::: SUPPLIED DATA

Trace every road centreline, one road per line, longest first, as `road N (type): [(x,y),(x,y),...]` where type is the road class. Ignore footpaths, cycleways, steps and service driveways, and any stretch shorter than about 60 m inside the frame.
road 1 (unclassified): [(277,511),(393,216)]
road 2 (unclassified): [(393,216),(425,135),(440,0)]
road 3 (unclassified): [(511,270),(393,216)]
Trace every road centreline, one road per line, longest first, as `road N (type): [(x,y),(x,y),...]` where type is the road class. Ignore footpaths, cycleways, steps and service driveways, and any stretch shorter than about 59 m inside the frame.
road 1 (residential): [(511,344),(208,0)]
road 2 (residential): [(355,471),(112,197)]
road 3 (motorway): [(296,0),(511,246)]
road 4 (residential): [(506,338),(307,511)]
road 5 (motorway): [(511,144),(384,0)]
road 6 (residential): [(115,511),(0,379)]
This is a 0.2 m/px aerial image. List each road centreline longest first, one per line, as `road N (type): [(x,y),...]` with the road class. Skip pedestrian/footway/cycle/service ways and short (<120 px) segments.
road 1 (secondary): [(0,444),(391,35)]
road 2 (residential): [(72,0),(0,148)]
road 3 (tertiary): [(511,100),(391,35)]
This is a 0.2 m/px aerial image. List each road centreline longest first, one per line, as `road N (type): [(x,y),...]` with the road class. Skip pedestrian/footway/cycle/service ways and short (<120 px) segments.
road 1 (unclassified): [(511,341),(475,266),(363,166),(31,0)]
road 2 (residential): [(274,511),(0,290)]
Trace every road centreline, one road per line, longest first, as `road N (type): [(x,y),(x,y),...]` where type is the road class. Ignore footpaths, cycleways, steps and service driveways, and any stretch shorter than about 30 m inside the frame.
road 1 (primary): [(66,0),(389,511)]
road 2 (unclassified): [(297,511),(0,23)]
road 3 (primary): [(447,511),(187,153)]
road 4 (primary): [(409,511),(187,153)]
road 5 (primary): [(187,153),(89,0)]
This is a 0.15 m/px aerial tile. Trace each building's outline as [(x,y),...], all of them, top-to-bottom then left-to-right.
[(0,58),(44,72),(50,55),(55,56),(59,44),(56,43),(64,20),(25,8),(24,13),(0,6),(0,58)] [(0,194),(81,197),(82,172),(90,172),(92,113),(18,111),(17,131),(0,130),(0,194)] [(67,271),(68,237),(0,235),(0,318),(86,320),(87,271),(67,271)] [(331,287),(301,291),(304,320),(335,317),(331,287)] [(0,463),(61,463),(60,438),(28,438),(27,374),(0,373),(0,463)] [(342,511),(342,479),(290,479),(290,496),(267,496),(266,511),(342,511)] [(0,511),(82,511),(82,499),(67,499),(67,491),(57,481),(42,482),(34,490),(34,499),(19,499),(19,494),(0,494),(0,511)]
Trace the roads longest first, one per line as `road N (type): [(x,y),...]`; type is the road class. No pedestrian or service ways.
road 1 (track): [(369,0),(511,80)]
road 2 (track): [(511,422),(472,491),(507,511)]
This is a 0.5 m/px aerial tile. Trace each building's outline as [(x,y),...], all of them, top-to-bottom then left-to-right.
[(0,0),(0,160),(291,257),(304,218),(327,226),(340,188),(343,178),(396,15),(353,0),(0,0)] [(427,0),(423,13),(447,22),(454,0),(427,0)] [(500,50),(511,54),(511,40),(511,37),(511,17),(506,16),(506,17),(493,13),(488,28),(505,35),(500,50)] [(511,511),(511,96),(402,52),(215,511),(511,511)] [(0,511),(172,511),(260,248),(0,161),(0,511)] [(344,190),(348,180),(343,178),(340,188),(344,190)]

::::::

> [TASK GOAL] Retype everything from the start of the items down to and including the line that contains "road 3 (unclassified): [(511,270),(393,216)]", reproducing each line precisely.

> [EXERCISE RESPONSE]
Trace every road centreline, one road per line, longest first, as `road N (type): [(x,y),(x,y),...]` where type is the road class. Ignore footpaths, cycleways, steps and service driveways, and any stretch shorter than about 60 m inside the frame.
road 1 (unclassified): [(277,511),(393,216)]
road 2 (unclassified): [(393,216),(425,135),(440,0)]
road 3 (unclassified): [(511,270),(393,216)]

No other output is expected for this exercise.